About this task. Without any of the pictures, set down the data below exactly.

--- Data supplied Enclosed Below ---

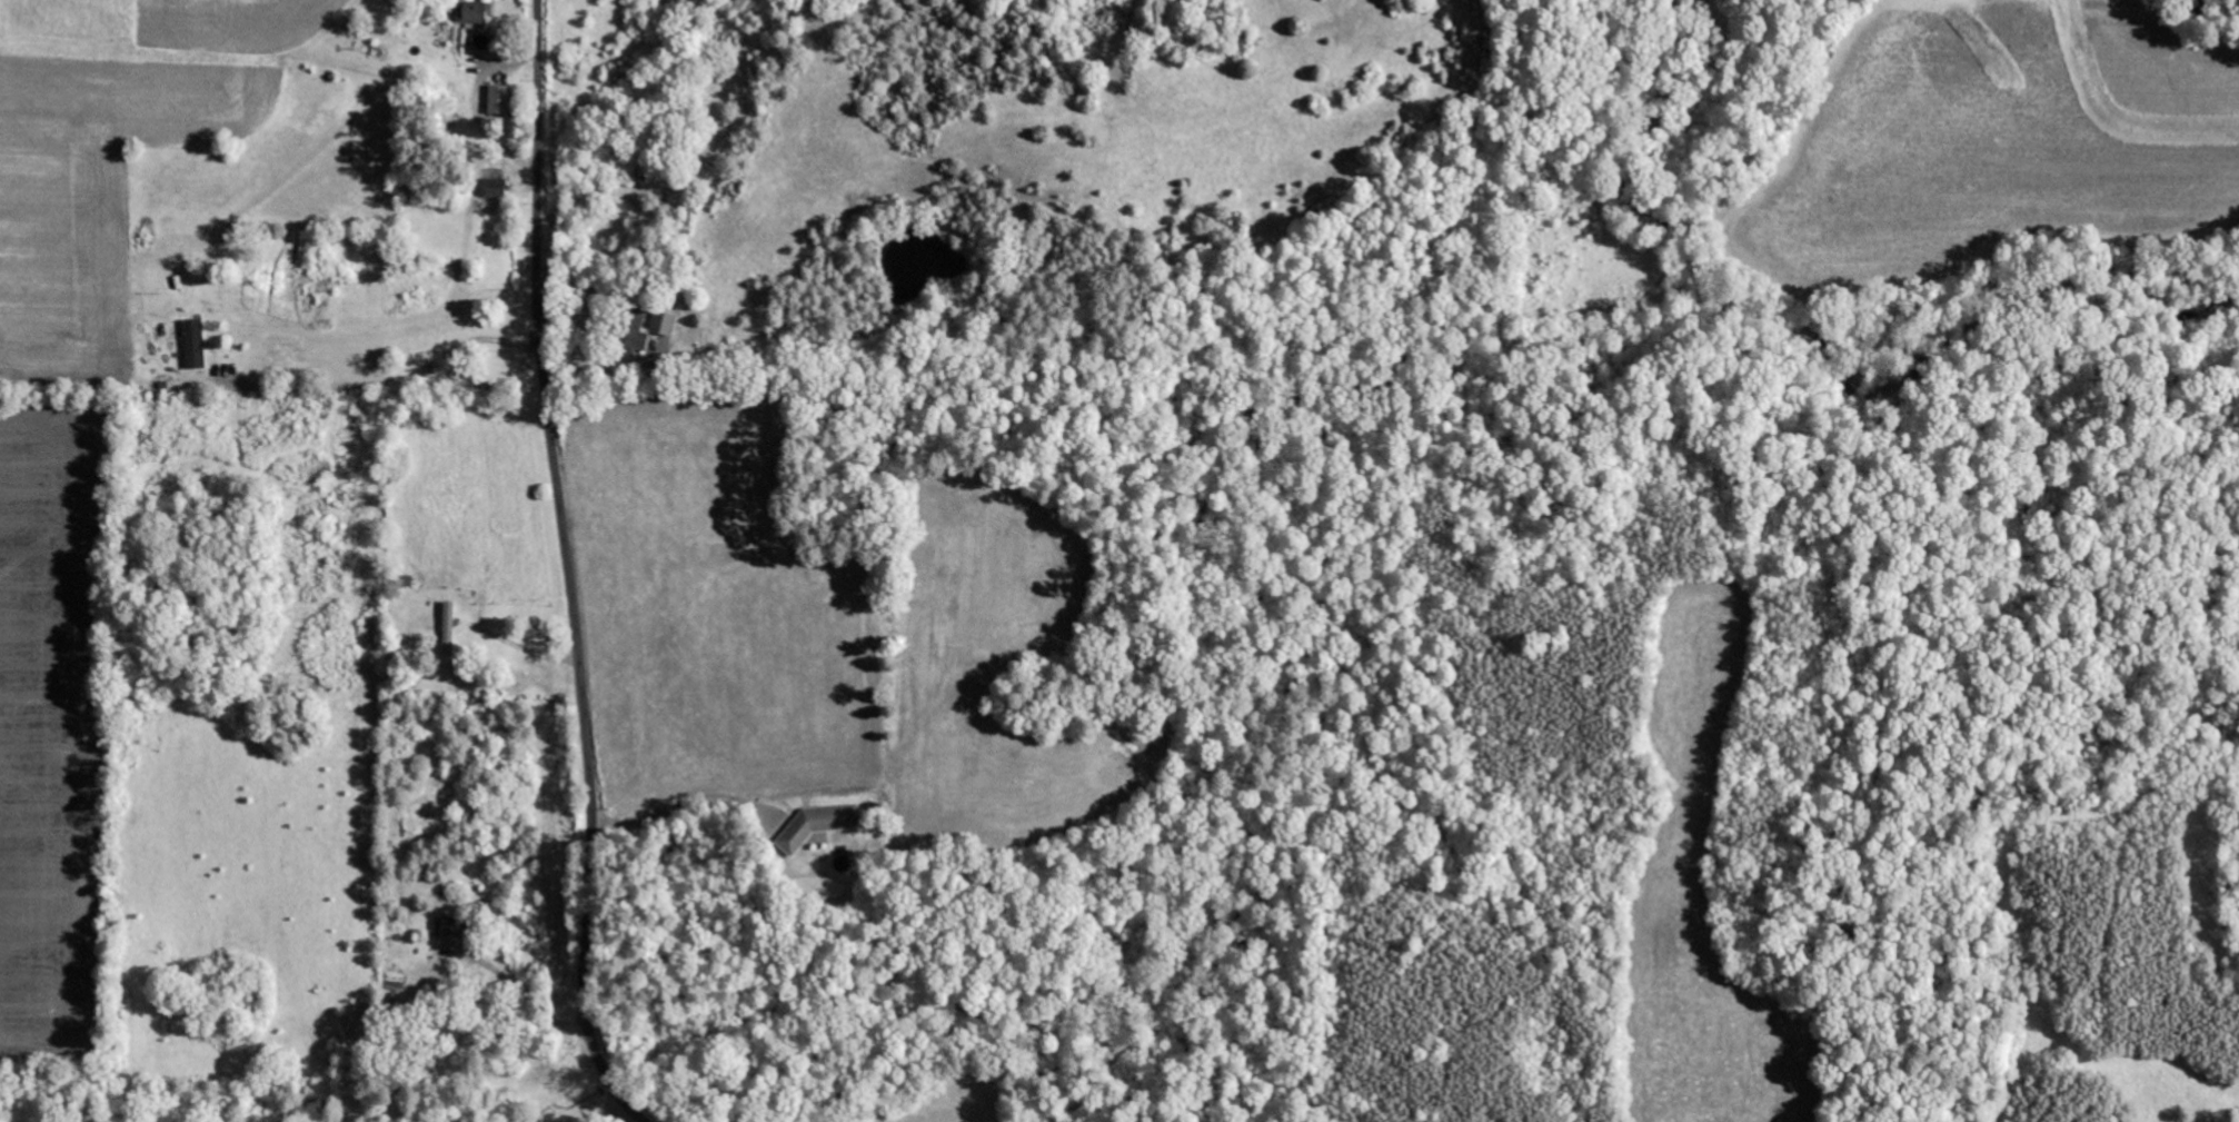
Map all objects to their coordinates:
building: (474, 13)
road: (267, 35)
building: (501, 101)
building: (497, 189)
building: (652, 328)
building: (196, 345)
road: (568, 570)
building: (450, 630)
building: (821, 823)
building: (450, 928)

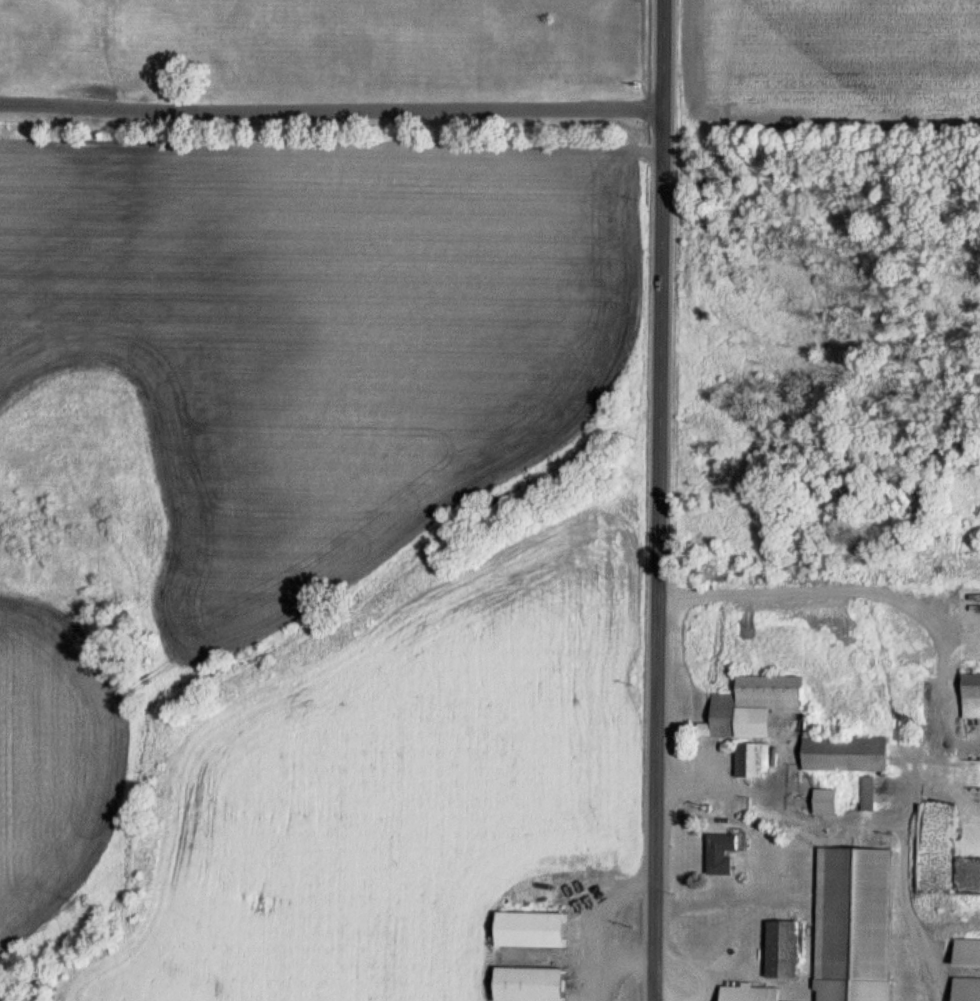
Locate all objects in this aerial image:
road: (330, 110)
road: (655, 500)
building: (968, 696)
road: (940, 705)
building: (748, 706)
building: (840, 754)
building: (748, 759)
building: (976, 769)
building: (968, 823)
building: (719, 852)
building: (930, 852)
road: (716, 898)
road: (904, 902)
building: (853, 914)
building: (527, 930)
building: (776, 949)
building: (964, 953)
building: (523, 984)
building: (963, 989)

--- End of Enclosed Data supplied ---

Answer for the task.
Map all objects to their coordinates:
building: (474, 13)
road: (267, 35)
building: (501, 101)
building: (497, 189)
building: (652, 328)
building: (196, 345)
road: (568, 570)
building: (450, 630)
building: (821, 823)
building: (450, 928)

Locate all objects in this aerial image:
road: (330, 110)
road: (655, 500)
building: (968, 696)
road: (940, 705)
building: (748, 706)
building: (840, 754)
building: (748, 759)
building: (976, 769)
building: (968, 823)
building: (719, 852)
building: (930, 852)
road: (716, 898)
road: (904, 902)
building: (853, 914)
building: (527, 930)
building: (776, 949)
building: (964, 953)
building: (523, 984)
building: (963, 989)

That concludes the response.